**Task statement:** Read the lines below, and copy any that contain the string "trophy".

*** Opening of Records provided ***

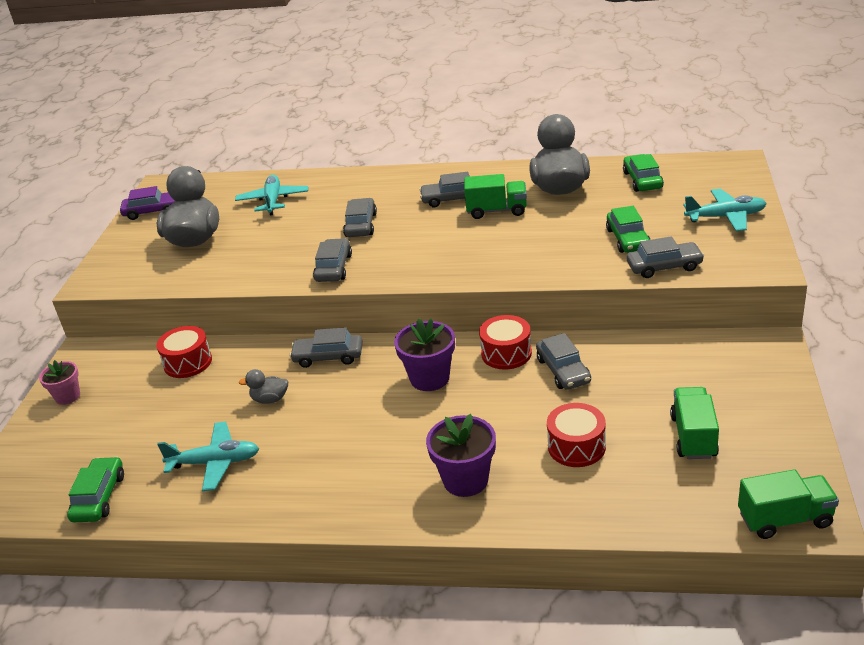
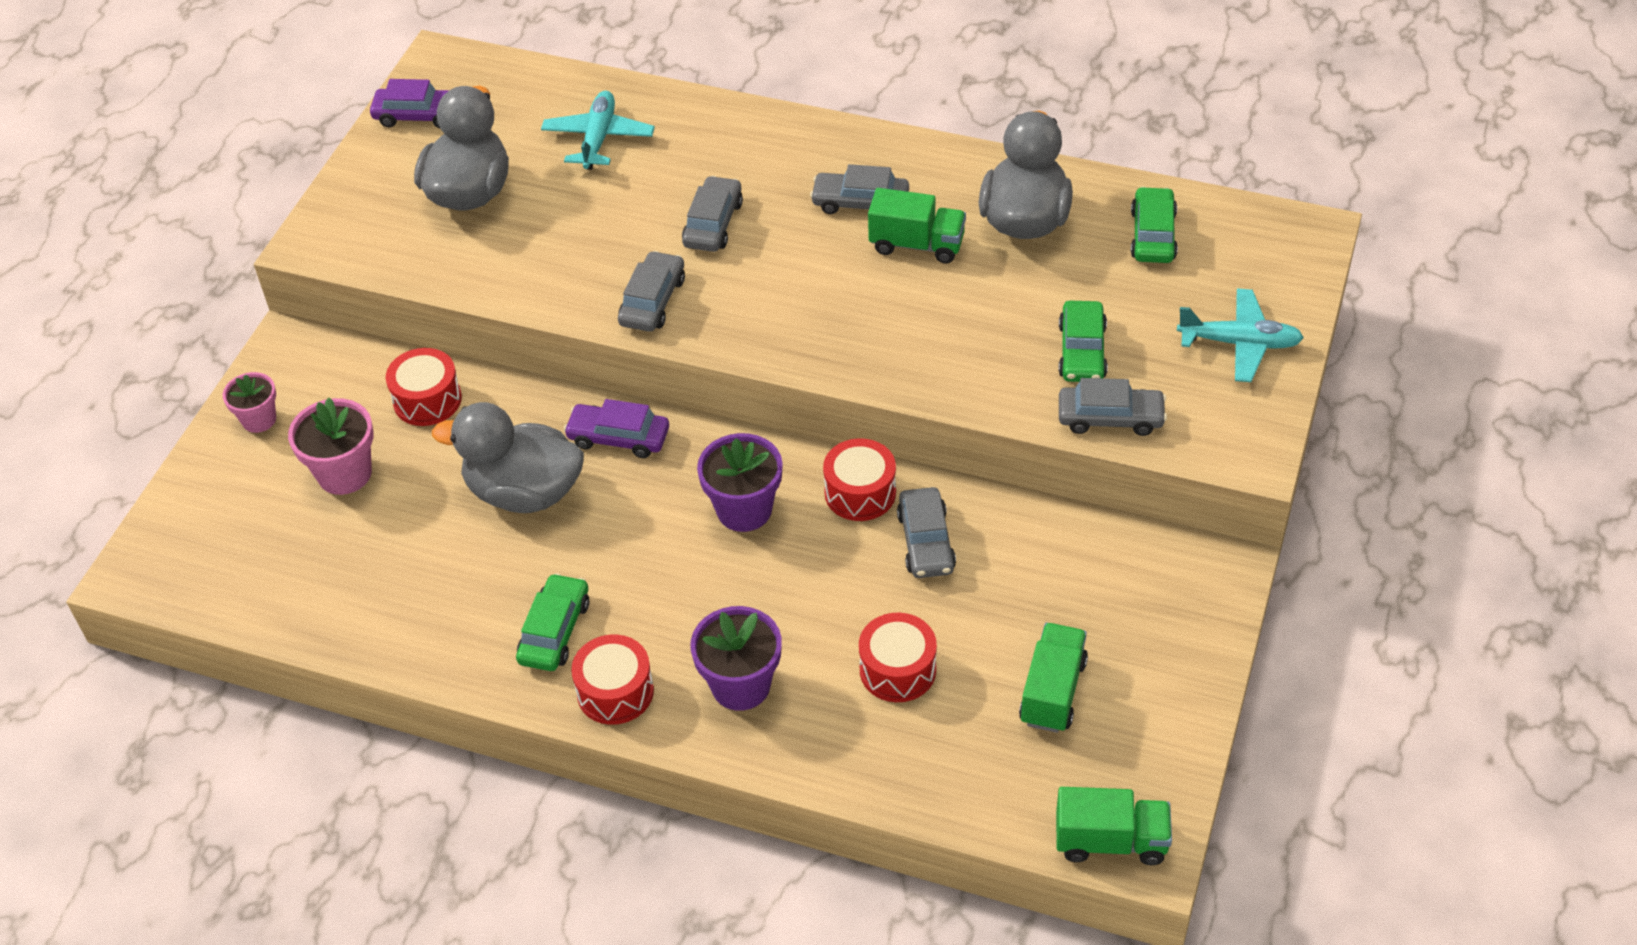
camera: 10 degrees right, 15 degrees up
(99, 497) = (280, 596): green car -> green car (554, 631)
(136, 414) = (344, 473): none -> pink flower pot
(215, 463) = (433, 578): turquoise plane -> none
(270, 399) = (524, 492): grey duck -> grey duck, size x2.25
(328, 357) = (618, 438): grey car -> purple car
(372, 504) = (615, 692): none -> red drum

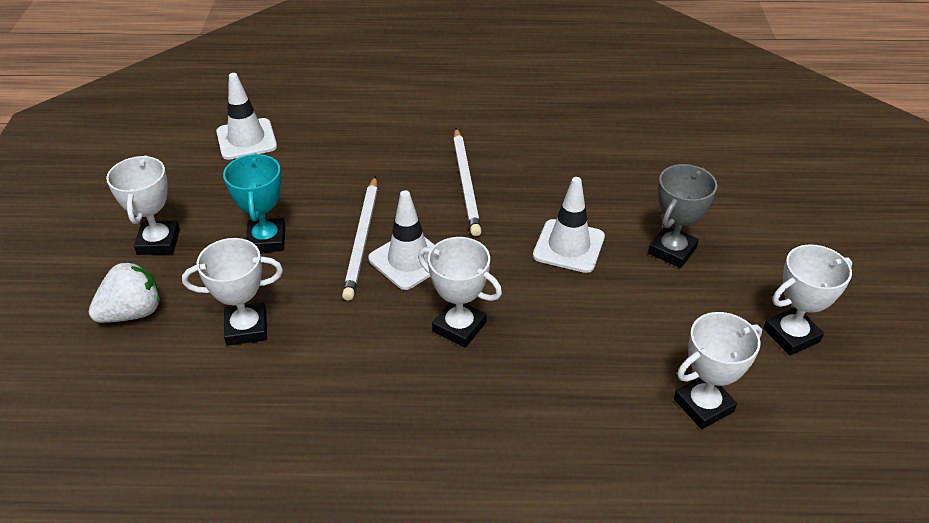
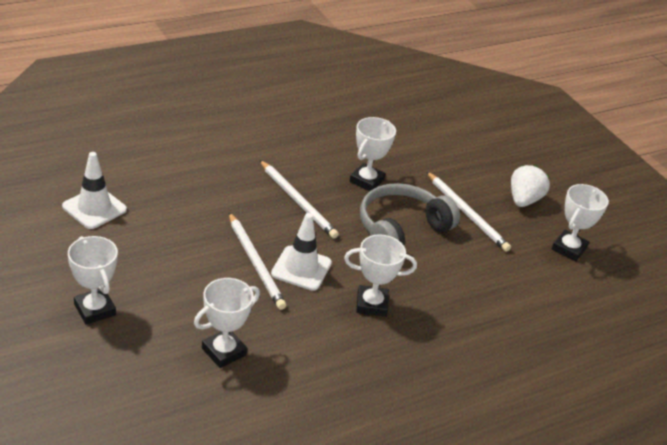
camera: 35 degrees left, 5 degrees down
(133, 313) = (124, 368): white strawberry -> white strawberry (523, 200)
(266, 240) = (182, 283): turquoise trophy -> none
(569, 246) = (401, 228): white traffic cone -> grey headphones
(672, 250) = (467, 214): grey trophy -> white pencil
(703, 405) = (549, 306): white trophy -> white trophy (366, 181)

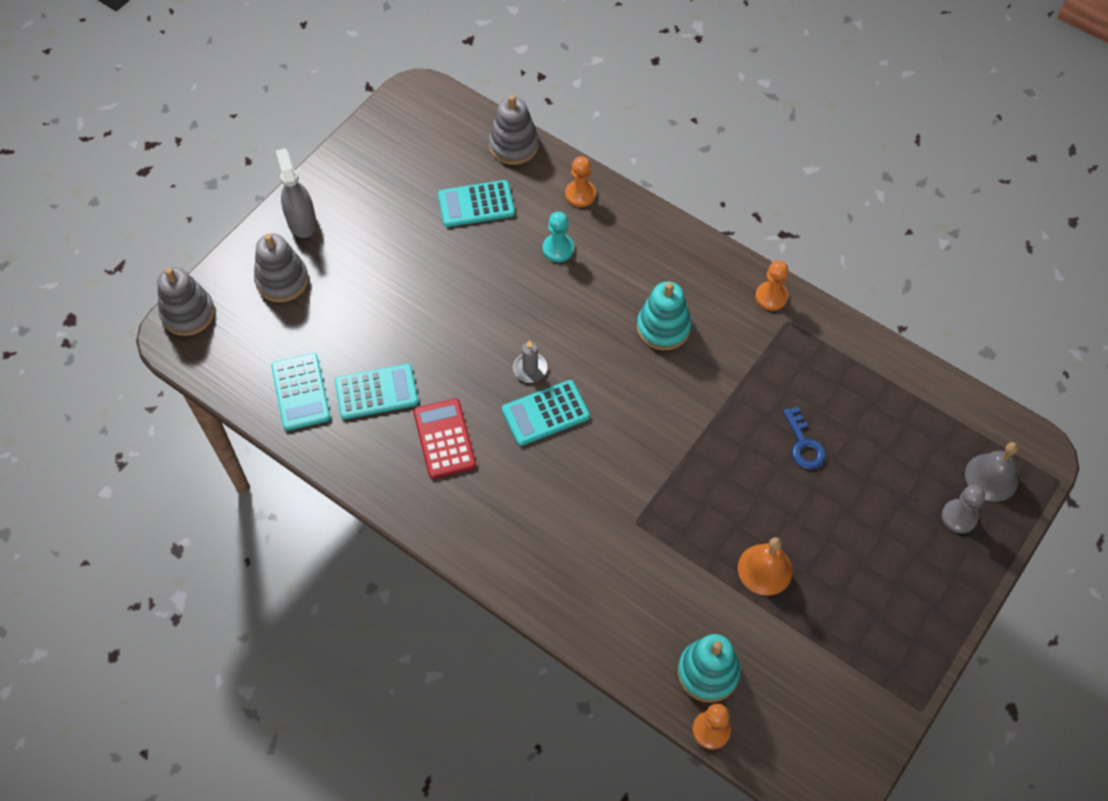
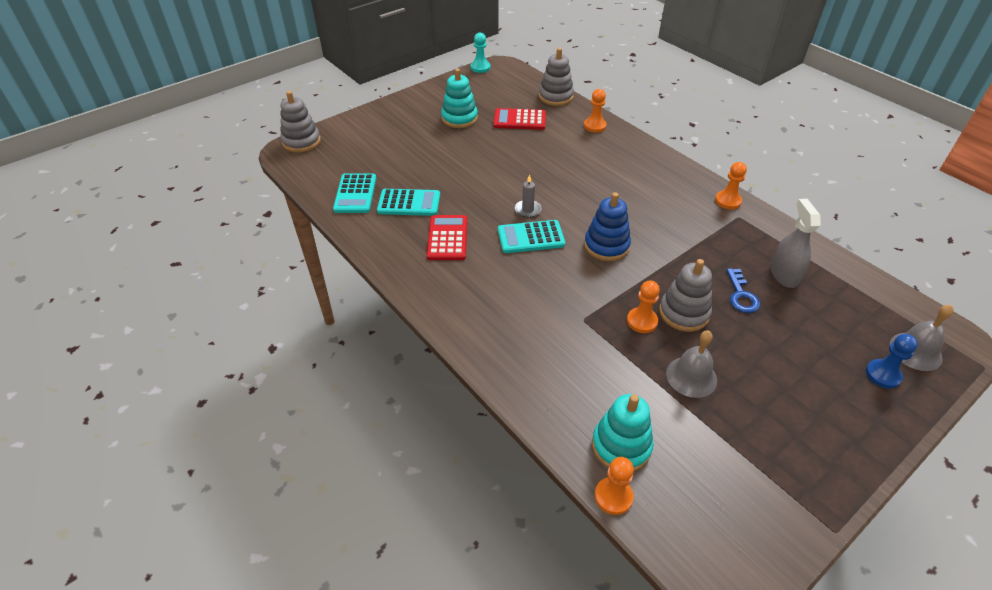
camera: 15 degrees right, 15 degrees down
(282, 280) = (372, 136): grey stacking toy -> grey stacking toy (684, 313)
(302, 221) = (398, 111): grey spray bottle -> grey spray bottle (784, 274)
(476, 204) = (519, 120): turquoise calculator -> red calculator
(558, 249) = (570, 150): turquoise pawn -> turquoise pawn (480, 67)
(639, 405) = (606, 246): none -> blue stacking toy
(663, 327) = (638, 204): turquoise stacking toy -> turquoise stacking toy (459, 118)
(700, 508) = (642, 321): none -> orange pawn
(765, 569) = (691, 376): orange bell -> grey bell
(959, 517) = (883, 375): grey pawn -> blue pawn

*** Close of Records provided ***

**Answer to the problem:**
(266, 240) = (182, 283): turquoise trophy -> none
(672, 250) = (467, 214): grey trophy -> white pencil
(703, 405) = (549, 306): white trophy -> white trophy (366, 181)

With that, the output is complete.